Edit difference data:
= Beginning of Section =
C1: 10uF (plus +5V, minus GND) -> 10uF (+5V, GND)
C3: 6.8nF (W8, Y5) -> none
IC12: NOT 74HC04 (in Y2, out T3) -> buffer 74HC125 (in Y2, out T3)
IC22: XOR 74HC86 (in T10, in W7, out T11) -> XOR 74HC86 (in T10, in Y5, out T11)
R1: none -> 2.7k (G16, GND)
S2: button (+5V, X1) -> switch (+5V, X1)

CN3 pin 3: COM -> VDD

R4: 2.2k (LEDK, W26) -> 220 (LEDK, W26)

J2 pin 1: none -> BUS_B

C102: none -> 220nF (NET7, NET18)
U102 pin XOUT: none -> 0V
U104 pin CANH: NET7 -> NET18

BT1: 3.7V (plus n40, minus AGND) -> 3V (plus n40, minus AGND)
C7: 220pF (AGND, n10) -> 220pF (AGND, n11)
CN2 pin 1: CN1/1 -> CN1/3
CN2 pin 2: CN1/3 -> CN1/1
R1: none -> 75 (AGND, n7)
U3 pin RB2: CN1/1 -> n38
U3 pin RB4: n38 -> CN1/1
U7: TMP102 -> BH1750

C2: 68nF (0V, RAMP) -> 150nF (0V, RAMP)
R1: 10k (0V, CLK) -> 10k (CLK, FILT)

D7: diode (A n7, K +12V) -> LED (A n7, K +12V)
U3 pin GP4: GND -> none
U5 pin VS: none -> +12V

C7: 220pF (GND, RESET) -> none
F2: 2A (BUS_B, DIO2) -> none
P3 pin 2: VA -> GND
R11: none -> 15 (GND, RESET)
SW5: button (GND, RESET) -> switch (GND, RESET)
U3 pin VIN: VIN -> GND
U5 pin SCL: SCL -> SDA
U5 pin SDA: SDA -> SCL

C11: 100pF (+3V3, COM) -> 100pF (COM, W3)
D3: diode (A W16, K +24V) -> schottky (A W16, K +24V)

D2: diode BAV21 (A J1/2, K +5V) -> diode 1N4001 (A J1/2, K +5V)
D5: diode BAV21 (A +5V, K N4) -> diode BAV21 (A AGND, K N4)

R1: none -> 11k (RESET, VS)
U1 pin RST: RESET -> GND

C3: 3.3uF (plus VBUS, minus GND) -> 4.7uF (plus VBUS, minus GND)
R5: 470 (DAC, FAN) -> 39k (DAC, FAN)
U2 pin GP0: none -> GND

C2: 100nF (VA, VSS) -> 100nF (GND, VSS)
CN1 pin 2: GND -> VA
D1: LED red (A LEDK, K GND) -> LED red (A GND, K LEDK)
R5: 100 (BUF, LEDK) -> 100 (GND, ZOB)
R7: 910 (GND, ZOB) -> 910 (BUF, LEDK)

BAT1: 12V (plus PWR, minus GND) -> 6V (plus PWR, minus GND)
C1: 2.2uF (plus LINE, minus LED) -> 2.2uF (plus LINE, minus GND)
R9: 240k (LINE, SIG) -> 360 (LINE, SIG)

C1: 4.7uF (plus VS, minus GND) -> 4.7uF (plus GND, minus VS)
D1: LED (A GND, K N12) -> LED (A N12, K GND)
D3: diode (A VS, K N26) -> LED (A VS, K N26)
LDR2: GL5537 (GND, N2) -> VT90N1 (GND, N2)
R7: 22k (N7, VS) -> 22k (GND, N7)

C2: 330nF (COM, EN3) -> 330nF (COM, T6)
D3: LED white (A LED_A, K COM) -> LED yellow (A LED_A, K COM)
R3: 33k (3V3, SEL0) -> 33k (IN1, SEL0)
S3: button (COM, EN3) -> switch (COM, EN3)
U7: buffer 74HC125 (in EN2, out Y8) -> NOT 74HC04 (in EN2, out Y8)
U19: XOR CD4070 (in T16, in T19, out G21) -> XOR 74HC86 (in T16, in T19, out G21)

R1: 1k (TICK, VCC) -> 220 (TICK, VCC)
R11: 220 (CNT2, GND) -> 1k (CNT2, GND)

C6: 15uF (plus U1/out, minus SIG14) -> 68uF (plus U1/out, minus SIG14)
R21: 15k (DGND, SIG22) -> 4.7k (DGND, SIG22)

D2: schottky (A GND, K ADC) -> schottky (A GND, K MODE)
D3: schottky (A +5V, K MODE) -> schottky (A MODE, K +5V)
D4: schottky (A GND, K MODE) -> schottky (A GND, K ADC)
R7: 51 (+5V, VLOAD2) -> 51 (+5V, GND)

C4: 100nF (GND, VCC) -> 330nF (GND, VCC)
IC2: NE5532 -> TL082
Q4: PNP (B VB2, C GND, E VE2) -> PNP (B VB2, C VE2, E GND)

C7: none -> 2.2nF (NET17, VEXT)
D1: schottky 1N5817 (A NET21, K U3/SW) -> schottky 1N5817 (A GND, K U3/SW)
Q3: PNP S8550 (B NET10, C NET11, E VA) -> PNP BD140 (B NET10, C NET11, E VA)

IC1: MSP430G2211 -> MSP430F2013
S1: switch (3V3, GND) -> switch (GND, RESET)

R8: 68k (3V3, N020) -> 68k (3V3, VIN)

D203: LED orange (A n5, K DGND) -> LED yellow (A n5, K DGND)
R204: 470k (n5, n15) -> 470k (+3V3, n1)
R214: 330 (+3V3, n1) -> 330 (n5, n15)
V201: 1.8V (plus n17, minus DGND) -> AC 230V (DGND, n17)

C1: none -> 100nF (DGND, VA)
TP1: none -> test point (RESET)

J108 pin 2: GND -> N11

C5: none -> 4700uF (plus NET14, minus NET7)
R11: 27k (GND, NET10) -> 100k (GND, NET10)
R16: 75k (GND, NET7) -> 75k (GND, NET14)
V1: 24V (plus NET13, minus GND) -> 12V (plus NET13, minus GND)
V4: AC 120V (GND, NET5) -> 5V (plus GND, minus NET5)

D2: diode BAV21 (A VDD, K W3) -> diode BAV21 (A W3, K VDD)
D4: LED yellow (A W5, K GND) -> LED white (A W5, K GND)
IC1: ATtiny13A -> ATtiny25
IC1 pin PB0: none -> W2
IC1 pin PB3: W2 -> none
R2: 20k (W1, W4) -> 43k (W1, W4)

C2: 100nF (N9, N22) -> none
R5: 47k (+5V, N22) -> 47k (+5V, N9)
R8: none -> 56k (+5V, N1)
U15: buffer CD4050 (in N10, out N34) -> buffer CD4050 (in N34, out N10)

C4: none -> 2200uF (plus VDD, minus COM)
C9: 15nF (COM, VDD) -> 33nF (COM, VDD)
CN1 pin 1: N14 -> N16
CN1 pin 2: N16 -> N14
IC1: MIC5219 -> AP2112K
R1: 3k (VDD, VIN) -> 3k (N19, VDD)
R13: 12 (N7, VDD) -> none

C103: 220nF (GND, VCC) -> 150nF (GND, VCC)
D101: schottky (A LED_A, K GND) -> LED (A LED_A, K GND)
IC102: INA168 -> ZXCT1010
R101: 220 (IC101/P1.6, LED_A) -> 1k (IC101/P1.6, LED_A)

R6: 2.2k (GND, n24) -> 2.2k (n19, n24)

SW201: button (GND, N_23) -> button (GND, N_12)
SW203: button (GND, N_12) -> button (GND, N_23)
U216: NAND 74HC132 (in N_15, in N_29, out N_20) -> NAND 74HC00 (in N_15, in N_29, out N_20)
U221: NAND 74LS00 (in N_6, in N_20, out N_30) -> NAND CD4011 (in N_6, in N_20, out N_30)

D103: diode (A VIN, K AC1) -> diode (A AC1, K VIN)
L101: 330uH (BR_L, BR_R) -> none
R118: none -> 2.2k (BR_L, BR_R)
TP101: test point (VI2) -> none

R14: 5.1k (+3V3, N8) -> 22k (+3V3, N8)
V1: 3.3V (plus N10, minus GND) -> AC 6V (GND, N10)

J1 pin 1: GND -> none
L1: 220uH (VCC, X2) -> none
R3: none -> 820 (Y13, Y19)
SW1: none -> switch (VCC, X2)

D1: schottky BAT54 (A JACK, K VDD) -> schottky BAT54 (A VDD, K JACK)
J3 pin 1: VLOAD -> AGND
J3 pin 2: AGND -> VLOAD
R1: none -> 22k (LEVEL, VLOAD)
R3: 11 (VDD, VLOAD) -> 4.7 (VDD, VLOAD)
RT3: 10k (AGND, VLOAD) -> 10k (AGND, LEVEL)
= End of Section =
* _YOUR GOAL_
Copy the records above exactly, please, but only from the first line through the line containing "R7: 910 (GND, ZOB) -> 910 (BUF, LEDK)".

* _RESULT BELOW_
C1: 10uF (plus +5V, minus GND) -> 10uF (+5V, GND)
C3: 6.8nF (W8, Y5) -> none
IC12: NOT 74HC04 (in Y2, out T3) -> buffer 74HC125 (in Y2, out T3)
IC22: XOR 74HC86 (in T10, in W7, out T11) -> XOR 74HC86 (in T10, in Y5, out T11)
R1: none -> 2.7k (G16, GND)
S2: button (+5V, X1) -> switch (+5V, X1)

CN3 pin 3: COM -> VDD

R4: 2.2k (LEDK, W26) -> 220 (LEDK, W26)

J2 pin 1: none -> BUS_B

C102: none -> 220nF (NET7, NET18)
U102 pin XOUT: none -> 0V
U104 pin CANH: NET7 -> NET18

BT1: 3.7V (plus n40, minus AGND) -> 3V (plus n40, minus AGND)
C7: 220pF (AGND, n10) -> 220pF (AGND, n11)
CN2 pin 1: CN1/1 -> CN1/3
CN2 pin 2: CN1/3 -> CN1/1
R1: none -> 75 (AGND, n7)
U3 pin RB2: CN1/1 -> n38
U3 pin RB4: n38 -> CN1/1
U7: TMP102 -> BH1750

C2: 68nF (0V, RAMP) -> 150nF (0V, RAMP)
R1: 10k (0V, CLK) -> 10k (CLK, FILT)

D7: diode (A n7, K +12V) -> LED (A n7, K +12V)
U3 pin GP4: GND -> none
U5 pin VS: none -> +12V

C7: 220pF (GND, RESET) -> none
F2: 2A (BUS_B, DIO2) -> none
P3 pin 2: VA -> GND
R11: none -> 15 (GND, RESET)
SW5: button (GND, RESET) -> switch (GND, RESET)
U3 pin VIN: VIN -> GND
U5 pin SCL: SCL -> SDA
U5 pin SDA: SDA -> SCL

C11: 100pF (+3V3, COM) -> 100pF (COM, W3)
D3: diode (A W16, K +24V) -> schottky (A W16, K +24V)

D2: diode BAV21 (A J1/2, K +5V) -> diode 1N4001 (A J1/2, K +5V)
D5: diode BAV21 (A +5V, K N4) -> diode BAV21 (A AGND, K N4)

R1: none -> 11k (RESET, VS)
U1 pin RST: RESET -> GND

C3: 3.3uF (plus VBUS, minus GND) -> 4.7uF (plus VBUS, minus GND)
R5: 470 (DAC, FAN) -> 39k (DAC, FAN)
U2 pin GP0: none -> GND

C2: 100nF (VA, VSS) -> 100nF (GND, VSS)
CN1 pin 2: GND -> VA
D1: LED red (A LEDK, K GND) -> LED red (A GND, K LEDK)
R5: 100 (BUF, LEDK) -> 100 (GND, ZOB)
R7: 910 (GND, ZOB) -> 910 (BUF, LEDK)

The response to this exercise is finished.